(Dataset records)
++++++++++

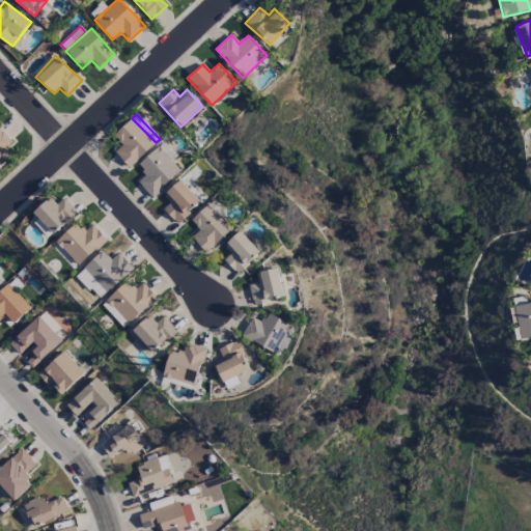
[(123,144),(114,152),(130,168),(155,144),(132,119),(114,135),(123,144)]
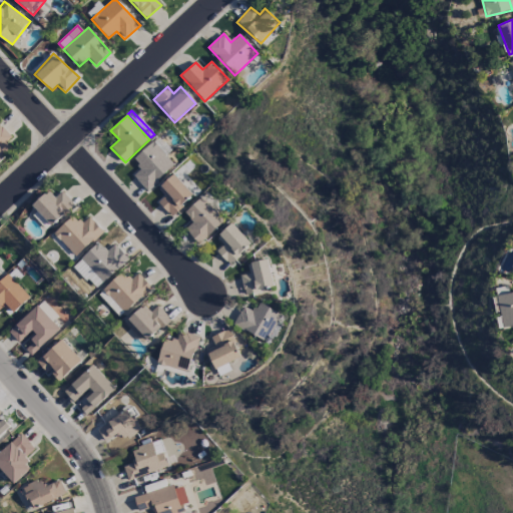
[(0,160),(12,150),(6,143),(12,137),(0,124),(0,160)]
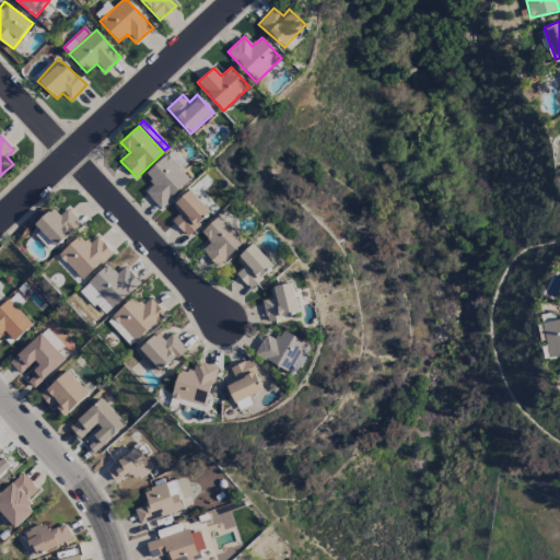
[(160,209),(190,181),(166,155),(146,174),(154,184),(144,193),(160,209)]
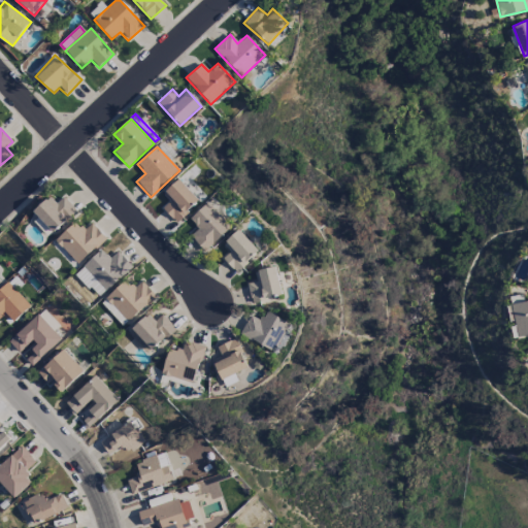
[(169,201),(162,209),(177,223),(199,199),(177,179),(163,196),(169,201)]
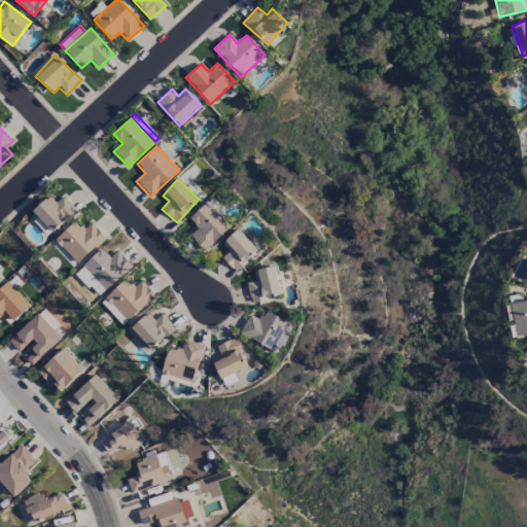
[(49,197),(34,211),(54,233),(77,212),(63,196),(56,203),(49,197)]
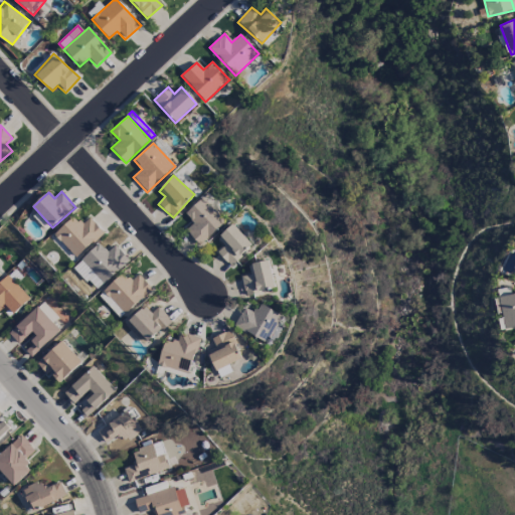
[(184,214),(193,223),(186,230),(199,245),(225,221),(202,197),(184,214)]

++++++++++

Each line from the one bearing "[(49,197),(34,211),(54,233),(77,212),(63,196),(56,203),(49,197)]" through the final line of the records is to be copied exactly, and no pictures are to be included.

[(49,197),(34,211),(54,233),(77,212),(63,196),(56,203),(49,197)]
[(184,214),(193,223),(186,230),(199,245),(225,221),(202,197),(184,214)]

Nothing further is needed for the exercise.